## What is required
Using the material that follows, output exactly the lines from the one containing "R1: 11k (5V, EN_N) -> 11k (5V, RESET)" through the one containing "R15: 100k (GND, SIG5) -> 100k (GND, SIG28)", with both ends kept.

## Task data

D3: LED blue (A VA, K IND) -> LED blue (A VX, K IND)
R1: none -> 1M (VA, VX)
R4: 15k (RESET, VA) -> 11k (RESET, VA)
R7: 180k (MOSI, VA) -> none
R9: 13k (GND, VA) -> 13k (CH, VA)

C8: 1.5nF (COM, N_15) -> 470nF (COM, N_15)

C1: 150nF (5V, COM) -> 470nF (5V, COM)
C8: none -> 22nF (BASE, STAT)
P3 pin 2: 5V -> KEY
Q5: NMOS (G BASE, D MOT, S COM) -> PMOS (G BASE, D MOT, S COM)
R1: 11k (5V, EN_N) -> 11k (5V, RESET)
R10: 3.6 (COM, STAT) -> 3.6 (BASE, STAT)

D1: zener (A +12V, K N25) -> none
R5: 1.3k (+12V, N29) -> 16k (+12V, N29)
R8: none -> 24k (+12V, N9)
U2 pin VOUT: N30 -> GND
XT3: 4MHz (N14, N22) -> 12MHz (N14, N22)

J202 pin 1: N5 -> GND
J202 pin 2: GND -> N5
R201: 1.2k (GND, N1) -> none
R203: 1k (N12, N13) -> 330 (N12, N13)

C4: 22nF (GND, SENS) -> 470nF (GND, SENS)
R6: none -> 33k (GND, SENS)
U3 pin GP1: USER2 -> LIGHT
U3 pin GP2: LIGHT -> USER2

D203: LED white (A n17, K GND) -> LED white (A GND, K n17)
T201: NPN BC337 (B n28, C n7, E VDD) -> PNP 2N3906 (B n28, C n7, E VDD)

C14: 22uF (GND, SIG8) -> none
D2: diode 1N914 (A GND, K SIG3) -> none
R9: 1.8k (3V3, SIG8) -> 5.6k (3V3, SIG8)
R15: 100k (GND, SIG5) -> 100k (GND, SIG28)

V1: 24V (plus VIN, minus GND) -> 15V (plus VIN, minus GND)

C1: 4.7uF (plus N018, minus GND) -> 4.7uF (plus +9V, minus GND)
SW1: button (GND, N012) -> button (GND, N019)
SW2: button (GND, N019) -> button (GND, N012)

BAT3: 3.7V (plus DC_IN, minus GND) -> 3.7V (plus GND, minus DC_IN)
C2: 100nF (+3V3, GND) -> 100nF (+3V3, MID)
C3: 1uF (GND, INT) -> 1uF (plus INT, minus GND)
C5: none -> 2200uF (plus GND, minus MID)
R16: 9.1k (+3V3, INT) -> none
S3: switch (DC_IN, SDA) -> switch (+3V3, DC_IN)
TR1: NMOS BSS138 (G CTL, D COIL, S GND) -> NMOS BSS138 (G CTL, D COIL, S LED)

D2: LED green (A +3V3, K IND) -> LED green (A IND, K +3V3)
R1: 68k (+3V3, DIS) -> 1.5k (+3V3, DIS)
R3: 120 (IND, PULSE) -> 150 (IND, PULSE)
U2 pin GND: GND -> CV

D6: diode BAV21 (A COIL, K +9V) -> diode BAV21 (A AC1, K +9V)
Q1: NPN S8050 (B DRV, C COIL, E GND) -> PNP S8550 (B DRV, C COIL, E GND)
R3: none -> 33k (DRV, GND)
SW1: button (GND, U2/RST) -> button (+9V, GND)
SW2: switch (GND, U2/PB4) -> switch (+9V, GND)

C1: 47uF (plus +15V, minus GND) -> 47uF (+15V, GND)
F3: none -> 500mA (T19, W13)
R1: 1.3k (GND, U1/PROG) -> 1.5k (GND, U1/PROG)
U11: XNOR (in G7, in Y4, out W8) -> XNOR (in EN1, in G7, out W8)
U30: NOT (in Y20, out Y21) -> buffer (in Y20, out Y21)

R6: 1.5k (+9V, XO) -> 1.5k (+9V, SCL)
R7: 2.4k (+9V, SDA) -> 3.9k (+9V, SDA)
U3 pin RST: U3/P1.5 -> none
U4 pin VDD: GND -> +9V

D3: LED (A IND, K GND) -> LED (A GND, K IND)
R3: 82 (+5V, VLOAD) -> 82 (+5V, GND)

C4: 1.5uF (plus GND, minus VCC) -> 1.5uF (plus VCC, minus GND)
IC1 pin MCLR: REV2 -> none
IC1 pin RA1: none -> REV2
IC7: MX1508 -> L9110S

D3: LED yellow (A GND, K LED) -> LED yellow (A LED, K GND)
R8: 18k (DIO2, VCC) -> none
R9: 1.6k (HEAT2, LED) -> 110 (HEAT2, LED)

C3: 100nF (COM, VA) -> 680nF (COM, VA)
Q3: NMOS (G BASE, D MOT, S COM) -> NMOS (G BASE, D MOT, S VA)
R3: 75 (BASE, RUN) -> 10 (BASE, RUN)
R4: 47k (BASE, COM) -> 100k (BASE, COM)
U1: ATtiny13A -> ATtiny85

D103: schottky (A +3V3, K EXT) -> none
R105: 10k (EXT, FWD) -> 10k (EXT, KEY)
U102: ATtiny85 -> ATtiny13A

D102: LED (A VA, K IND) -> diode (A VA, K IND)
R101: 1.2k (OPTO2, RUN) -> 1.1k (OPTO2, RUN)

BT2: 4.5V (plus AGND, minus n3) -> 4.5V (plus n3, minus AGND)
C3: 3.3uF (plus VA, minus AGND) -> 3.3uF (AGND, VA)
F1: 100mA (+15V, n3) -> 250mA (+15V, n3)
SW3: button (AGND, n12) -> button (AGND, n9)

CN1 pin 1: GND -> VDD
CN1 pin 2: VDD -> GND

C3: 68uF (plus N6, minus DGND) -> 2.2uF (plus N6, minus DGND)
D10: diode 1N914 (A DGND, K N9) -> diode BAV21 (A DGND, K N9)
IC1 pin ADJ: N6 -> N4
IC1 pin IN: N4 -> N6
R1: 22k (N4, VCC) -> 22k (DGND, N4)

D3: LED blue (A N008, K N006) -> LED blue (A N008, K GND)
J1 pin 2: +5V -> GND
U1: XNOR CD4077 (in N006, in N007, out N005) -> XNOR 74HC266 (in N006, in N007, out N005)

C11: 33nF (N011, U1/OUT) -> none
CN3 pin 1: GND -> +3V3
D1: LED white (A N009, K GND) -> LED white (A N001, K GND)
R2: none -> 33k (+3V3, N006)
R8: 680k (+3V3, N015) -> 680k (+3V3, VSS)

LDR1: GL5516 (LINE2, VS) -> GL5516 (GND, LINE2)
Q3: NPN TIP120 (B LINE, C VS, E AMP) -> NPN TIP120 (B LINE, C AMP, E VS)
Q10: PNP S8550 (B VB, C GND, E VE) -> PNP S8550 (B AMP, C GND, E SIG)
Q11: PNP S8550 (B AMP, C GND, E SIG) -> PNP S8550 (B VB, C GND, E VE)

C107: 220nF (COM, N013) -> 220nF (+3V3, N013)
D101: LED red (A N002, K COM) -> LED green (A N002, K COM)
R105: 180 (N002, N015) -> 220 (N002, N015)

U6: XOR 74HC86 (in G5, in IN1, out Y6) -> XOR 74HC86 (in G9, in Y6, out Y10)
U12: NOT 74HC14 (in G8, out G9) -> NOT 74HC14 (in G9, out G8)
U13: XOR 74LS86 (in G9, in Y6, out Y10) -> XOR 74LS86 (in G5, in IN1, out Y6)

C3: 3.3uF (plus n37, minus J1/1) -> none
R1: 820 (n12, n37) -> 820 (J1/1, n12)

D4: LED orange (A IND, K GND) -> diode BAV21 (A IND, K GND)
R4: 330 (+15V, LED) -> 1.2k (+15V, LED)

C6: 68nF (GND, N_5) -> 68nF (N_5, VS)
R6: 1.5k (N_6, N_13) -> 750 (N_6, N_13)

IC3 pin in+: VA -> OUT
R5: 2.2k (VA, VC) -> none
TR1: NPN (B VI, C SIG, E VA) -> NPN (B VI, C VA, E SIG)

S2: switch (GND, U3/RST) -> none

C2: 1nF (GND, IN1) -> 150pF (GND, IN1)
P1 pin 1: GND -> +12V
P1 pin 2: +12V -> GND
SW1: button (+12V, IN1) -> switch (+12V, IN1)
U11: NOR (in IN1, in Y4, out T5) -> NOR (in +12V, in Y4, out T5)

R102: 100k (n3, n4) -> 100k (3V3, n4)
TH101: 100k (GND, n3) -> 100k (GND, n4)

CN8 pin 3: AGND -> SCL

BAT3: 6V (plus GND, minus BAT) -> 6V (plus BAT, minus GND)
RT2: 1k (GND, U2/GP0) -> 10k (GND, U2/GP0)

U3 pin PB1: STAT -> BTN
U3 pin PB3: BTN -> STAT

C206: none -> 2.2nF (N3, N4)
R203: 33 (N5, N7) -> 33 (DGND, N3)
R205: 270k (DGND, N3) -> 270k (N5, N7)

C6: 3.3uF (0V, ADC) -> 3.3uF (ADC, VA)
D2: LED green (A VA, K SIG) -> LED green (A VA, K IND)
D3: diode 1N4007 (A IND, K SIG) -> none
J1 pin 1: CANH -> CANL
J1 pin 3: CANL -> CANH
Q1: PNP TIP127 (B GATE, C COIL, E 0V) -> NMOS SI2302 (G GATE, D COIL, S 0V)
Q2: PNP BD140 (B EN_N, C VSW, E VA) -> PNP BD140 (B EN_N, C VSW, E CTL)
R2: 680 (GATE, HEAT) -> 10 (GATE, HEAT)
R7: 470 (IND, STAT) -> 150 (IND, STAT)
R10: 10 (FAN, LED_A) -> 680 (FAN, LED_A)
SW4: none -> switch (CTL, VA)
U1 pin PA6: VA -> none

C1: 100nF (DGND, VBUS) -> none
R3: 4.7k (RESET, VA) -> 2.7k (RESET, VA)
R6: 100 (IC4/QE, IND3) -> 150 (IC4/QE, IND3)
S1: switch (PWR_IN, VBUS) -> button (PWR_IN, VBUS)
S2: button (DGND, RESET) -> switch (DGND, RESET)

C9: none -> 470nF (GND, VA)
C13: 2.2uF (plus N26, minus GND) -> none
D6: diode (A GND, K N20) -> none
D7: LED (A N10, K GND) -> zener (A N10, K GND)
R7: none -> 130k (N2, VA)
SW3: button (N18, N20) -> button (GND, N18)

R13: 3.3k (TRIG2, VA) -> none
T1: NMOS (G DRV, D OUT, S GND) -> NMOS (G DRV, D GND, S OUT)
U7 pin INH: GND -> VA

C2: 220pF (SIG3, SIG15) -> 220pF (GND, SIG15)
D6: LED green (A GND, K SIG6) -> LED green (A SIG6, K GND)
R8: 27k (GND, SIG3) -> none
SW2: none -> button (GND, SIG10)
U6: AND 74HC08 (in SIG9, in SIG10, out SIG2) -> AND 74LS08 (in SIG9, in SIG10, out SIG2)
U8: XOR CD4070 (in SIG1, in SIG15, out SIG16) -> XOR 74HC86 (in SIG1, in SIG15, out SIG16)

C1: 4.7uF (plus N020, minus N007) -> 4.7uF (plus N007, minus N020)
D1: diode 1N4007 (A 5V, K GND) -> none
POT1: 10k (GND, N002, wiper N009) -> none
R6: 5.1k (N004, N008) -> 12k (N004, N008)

## Response box
R1: 11k (5V, EN_N) -> 11k (5V, RESET)
R10: 3.6 (COM, STAT) -> 3.6 (BASE, STAT)

D1: zener (A +12V, K N25) -> none
R5: 1.3k (+12V, N29) -> 16k (+12V, N29)
R8: none -> 24k (+12V, N9)
U2 pin VOUT: N30 -> GND
XT3: 4MHz (N14, N22) -> 12MHz (N14, N22)

J202 pin 1: N5 -> GND
J202 pin 2: GND -> N5
R201: 1.2k (GND, N1) -> none
R203: 1k (N12, N13) -> 330 (N12, N13)

C4: 22nF (GND, SENS) -> 470nF (GND, SENS)
R6: none -> 33k (GND, SENS)
U3 pin GP1: USER2 -> LIGHT
U3 pin GP2: LIGHT -> USER2

D203: LED white (A n17, K GND) -> LED white (A GND, K n17)
T201: NPN BC337 (B n28, C n7, E VDD) -> PNP 2N3906 (B n28, C n7, E VDD)

C14: 22uF (GND, SIG8) -> none
D2: diode 1N914 (A GND, K SIG3) -> none
R9: 1.8k (3V3, SIG8) -> 5.6k (3V3, SIG8)
R15: 100k (GND, SIG5) -> 100k (GND, SIG28)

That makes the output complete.